■ DATASET EXCERPTS
· · · ·

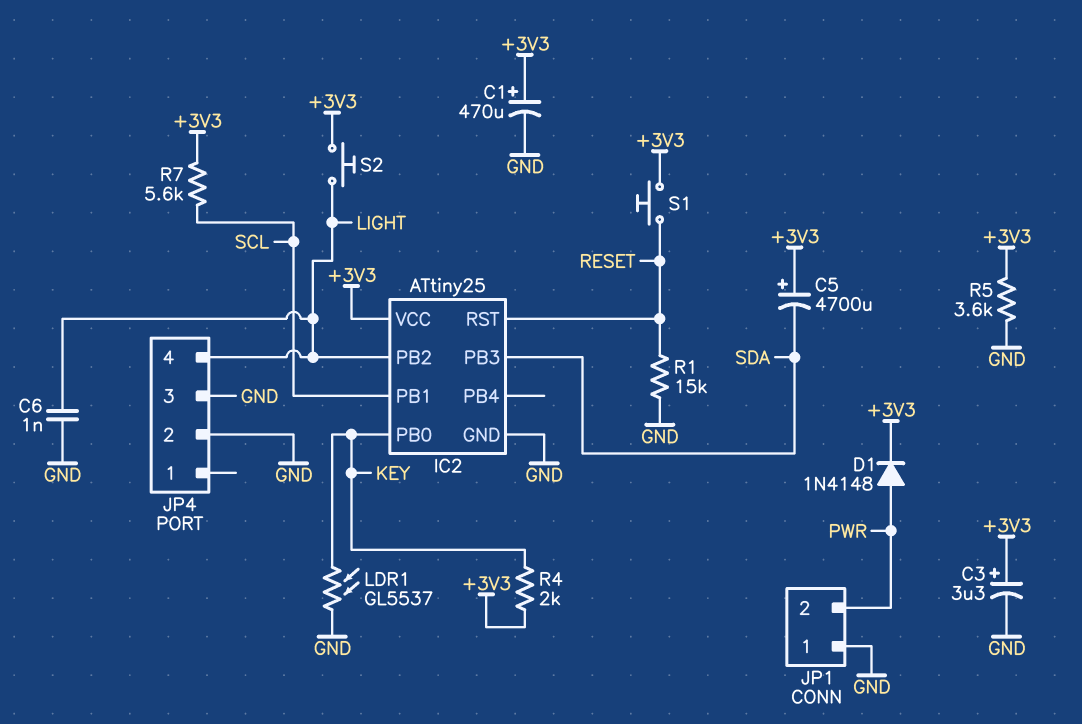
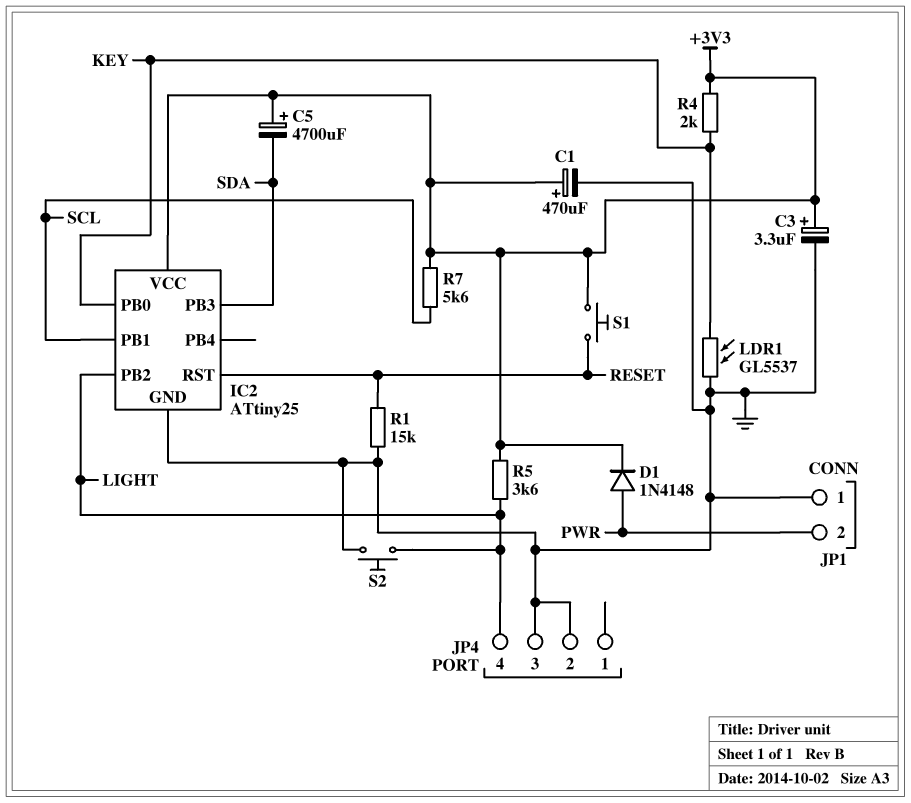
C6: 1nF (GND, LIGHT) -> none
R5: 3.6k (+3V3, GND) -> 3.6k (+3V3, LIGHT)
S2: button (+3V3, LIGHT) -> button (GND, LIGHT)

· · · ·

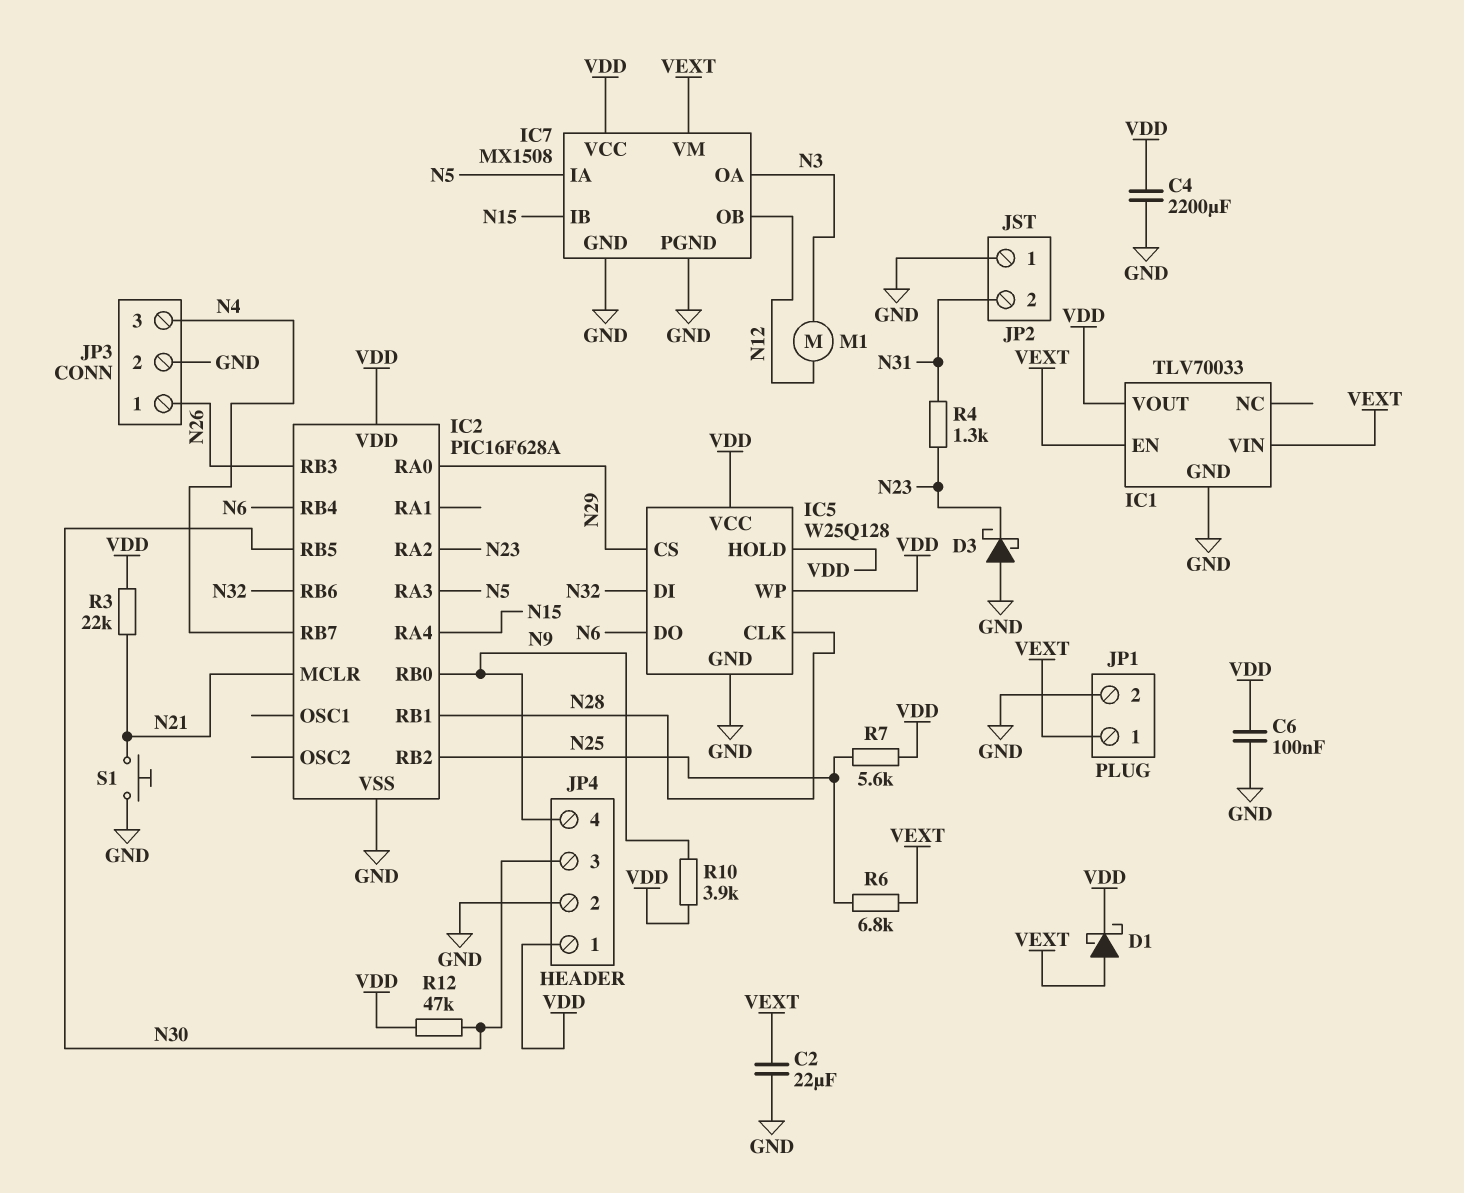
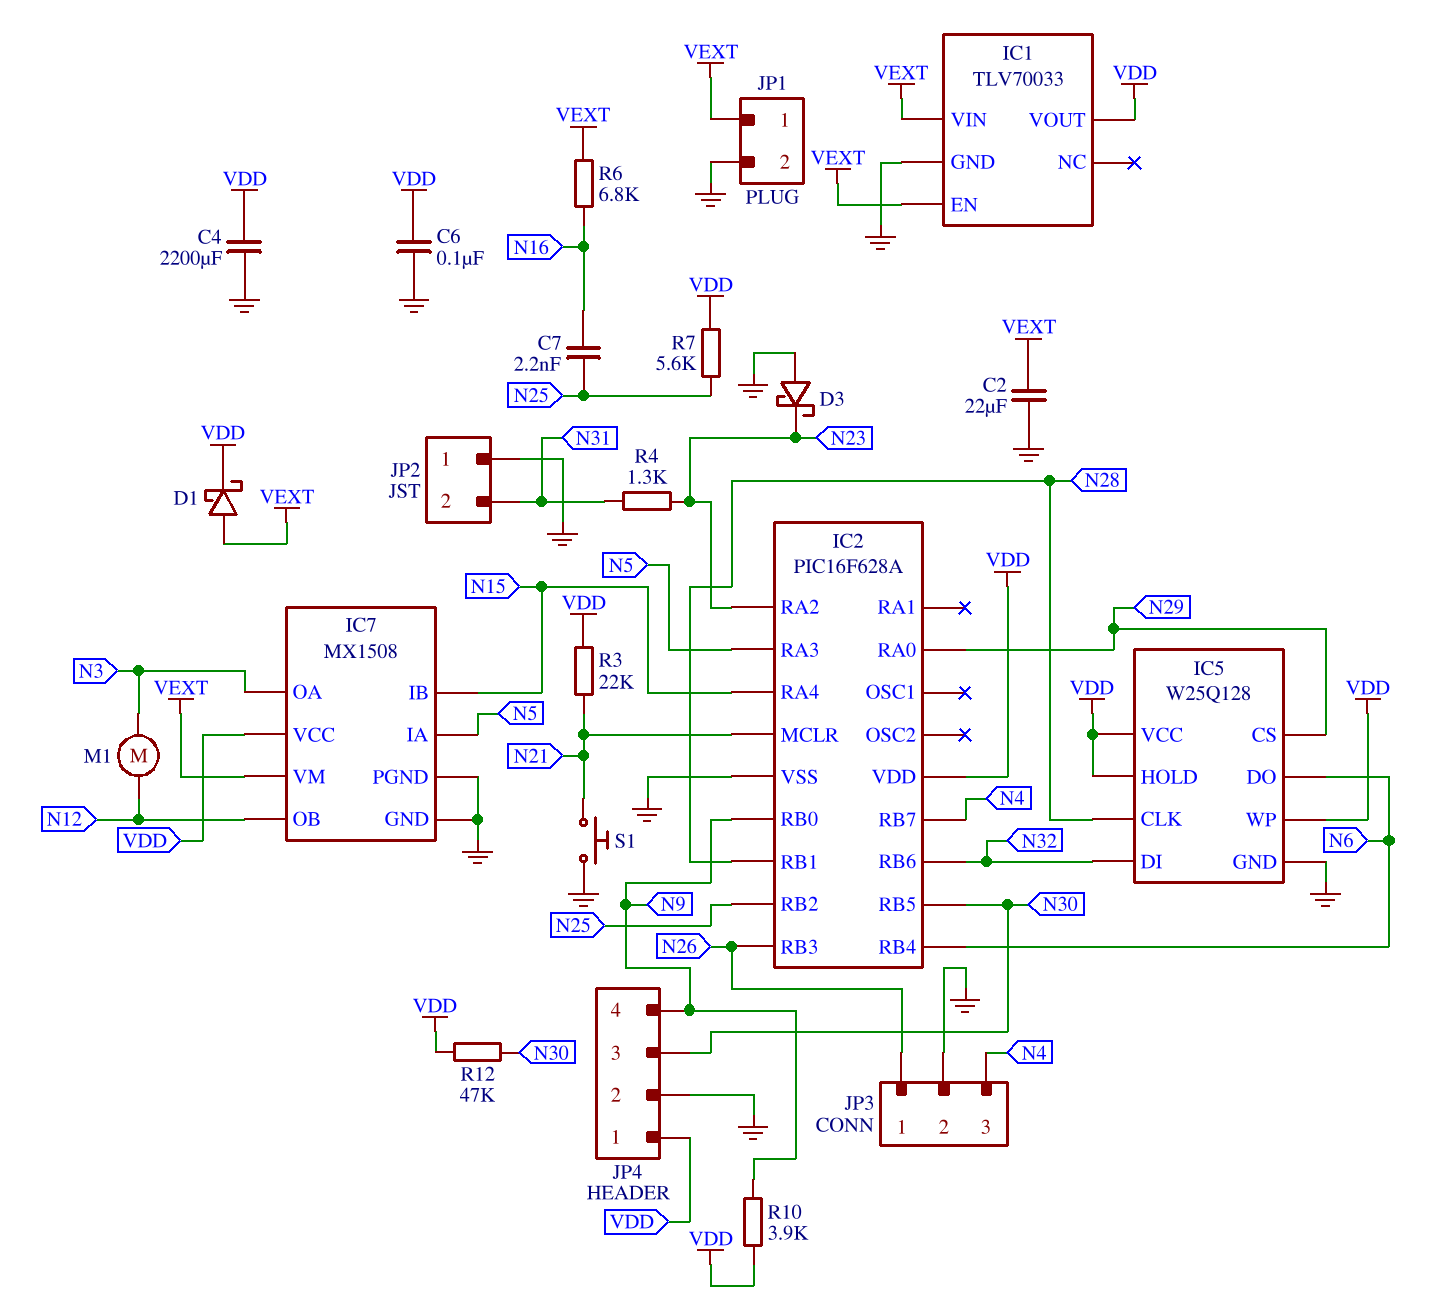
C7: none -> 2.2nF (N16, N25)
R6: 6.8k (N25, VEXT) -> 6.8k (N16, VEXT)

· · · ·

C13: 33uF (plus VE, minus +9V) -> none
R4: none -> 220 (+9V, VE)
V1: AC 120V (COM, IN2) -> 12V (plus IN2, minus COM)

· · · ·

From the records above, return each line that has the string "LIGHT".

■ OUTPUT BELOW
C6: 1nF (GND, LIGHT) -> none
R5: 3.6k (+3V3, GND) -> 3.6k (+3V3, LIGHT)
S2: button (+3V3, LIGHT) -> button (GND, LIGHT)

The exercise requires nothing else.